*What you need to do*: Transcribe exactly the portion of the listing below that runs from the line containing "(655, 451) = (565, 422): none -> white ball" through its last line.

*Records for this task*:
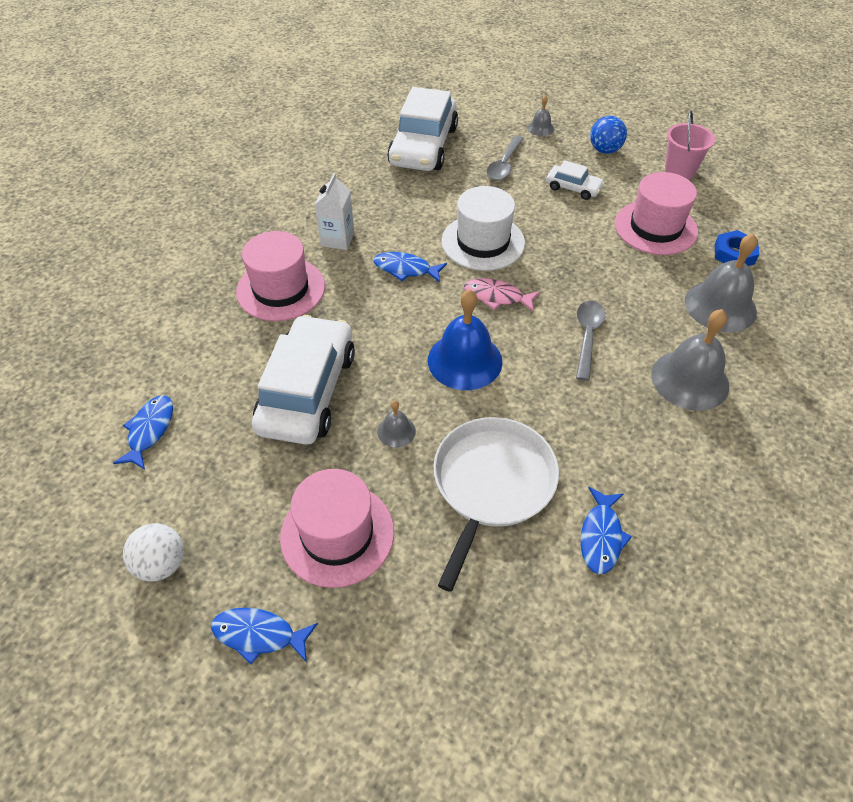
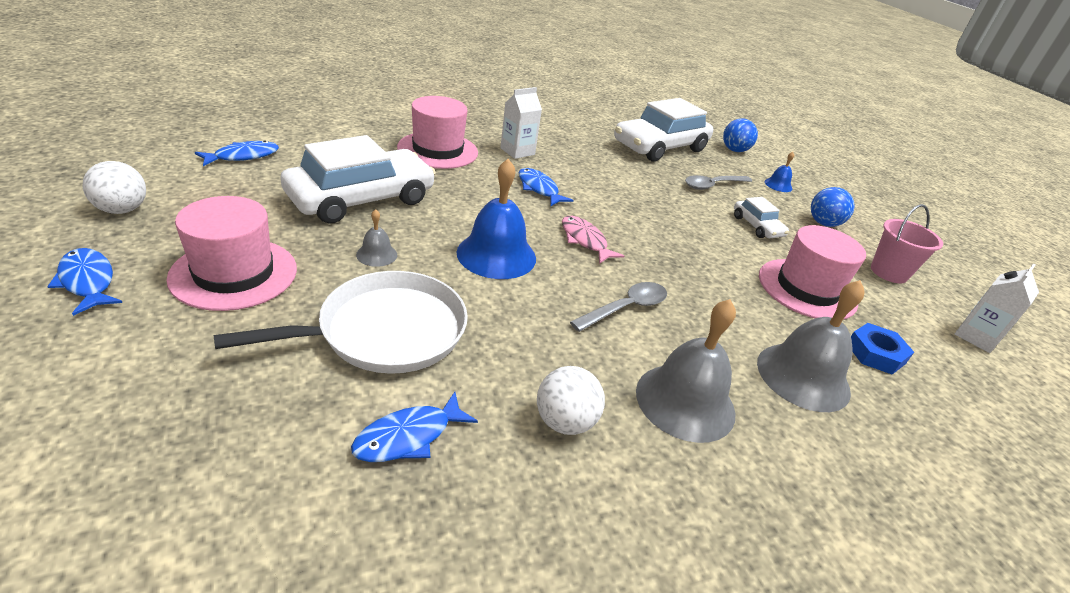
camera: 35 degrees right, 15 degrees down
(474, 107) = (734, 150): none -> blue ball
(483, 242) = (624, 209): white hat -> none
(540, 128) = (778, 185): grey bell -> blue bell
(655, 451) = (565, 422): none -> white ball
(764, 194) = (976, 337): none -> white carton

*Exercise output*:
(655, 451) = (565, 422): none -> white ball
(764, 194) = (976, 337): none -> white carton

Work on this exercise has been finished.